#### [Exercise directions]
Return the records that follow unaltered. Omit every picture.

[Two-dimensional motion records]
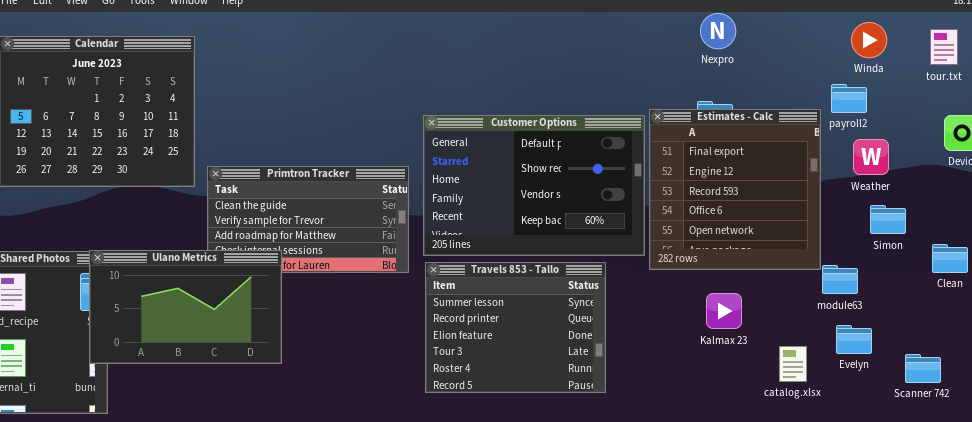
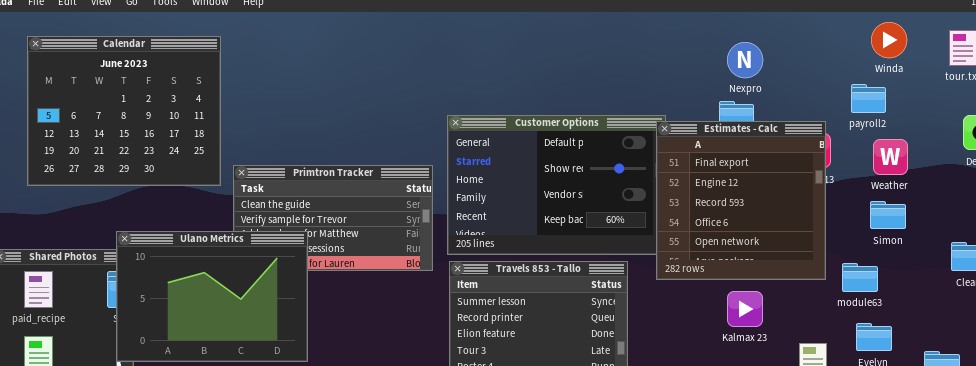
Nexpro: [700,13,736,49] -> [727,42,763,78], moved
Estimates - Calc: [649,109,821,270] -> [656,121,826,280], moved
Simon: [870,205,906,234] -> [870,201,906,229], moved
Ulano Metrics: [89,250,282,364] -> [116,231,308,362], resized

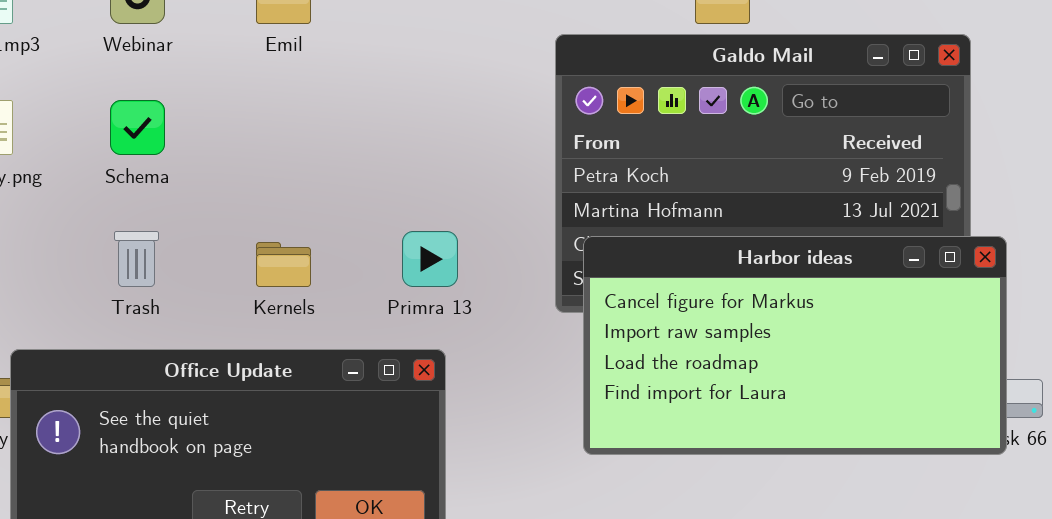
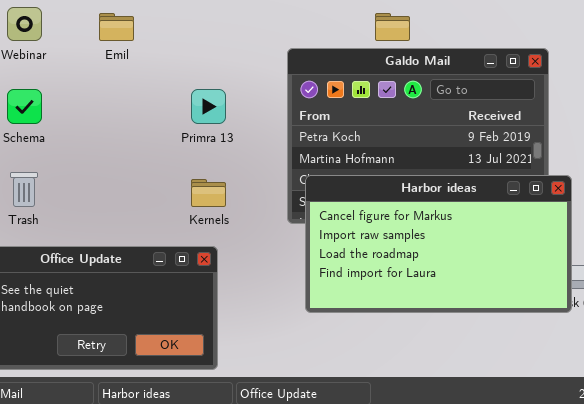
Primra 13: [402,231,458,287] -> [191,89,226,124], moved
Kernels: [256,242,311,287] -> [191,179,226,207], moved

#### [Response]
Nexpro: [700,13,736,49] -> [727,42,763,78], moved
Estimates - Calc: [649,109,821,270] -> [656,121,826,280], moved
Simon: [870,205,906,234] -> [870,201,906,229], moved
Ulano Metrics: [89,250,282,364] -> [116,231,308,362], resized

Primra 13: [402,231,458,287] -> [191,89,226,124], moved
Kernels: [256,242,311,287] -> [191,179,226,207], moved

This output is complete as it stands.